» **WHAT IS REQUIRED**
Transcribe all of the data verbatim, please, and leave out its pictures.

» **EXERCISE DATA**
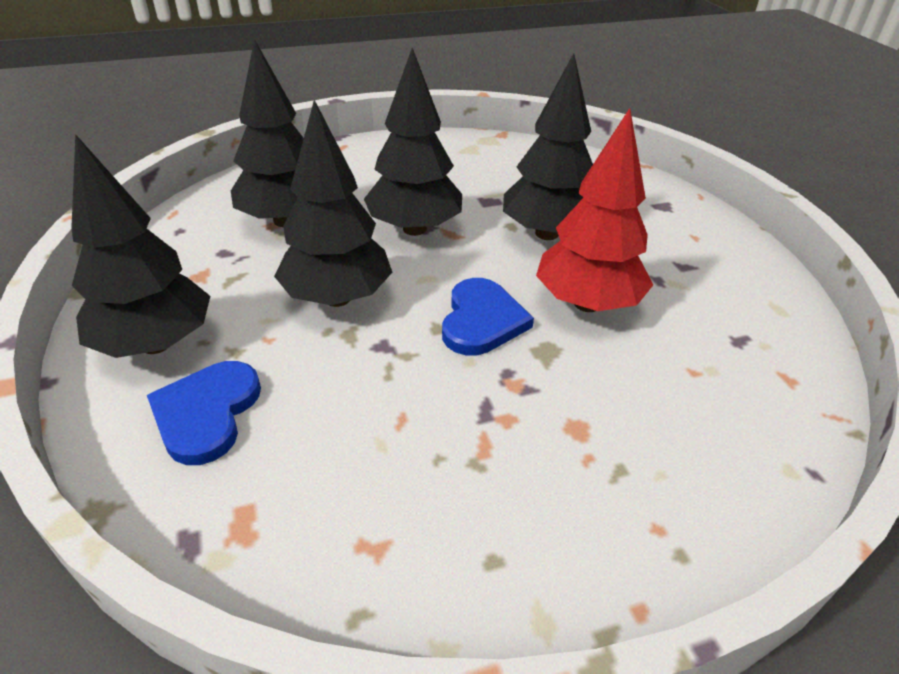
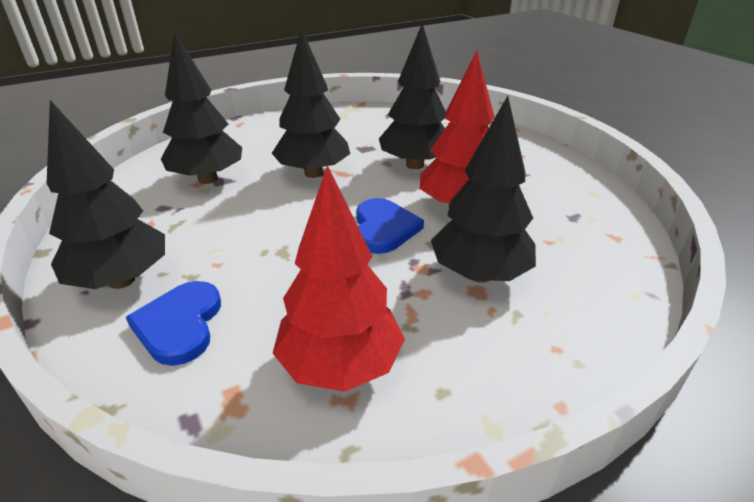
camera: 10 degrees left, 5 degrees down
(337, 298) = (266, 228): black tree -> black tree (479, 274)
(378, 501) = (340, 365): none -> red tree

» **TASK ANSWER**
camera: 10 degrees left, 5 degrees down
(337, 298) = (266, 228): black tree -> black tree (479, 274)
(378, 501) = (340, 365): none -> red tree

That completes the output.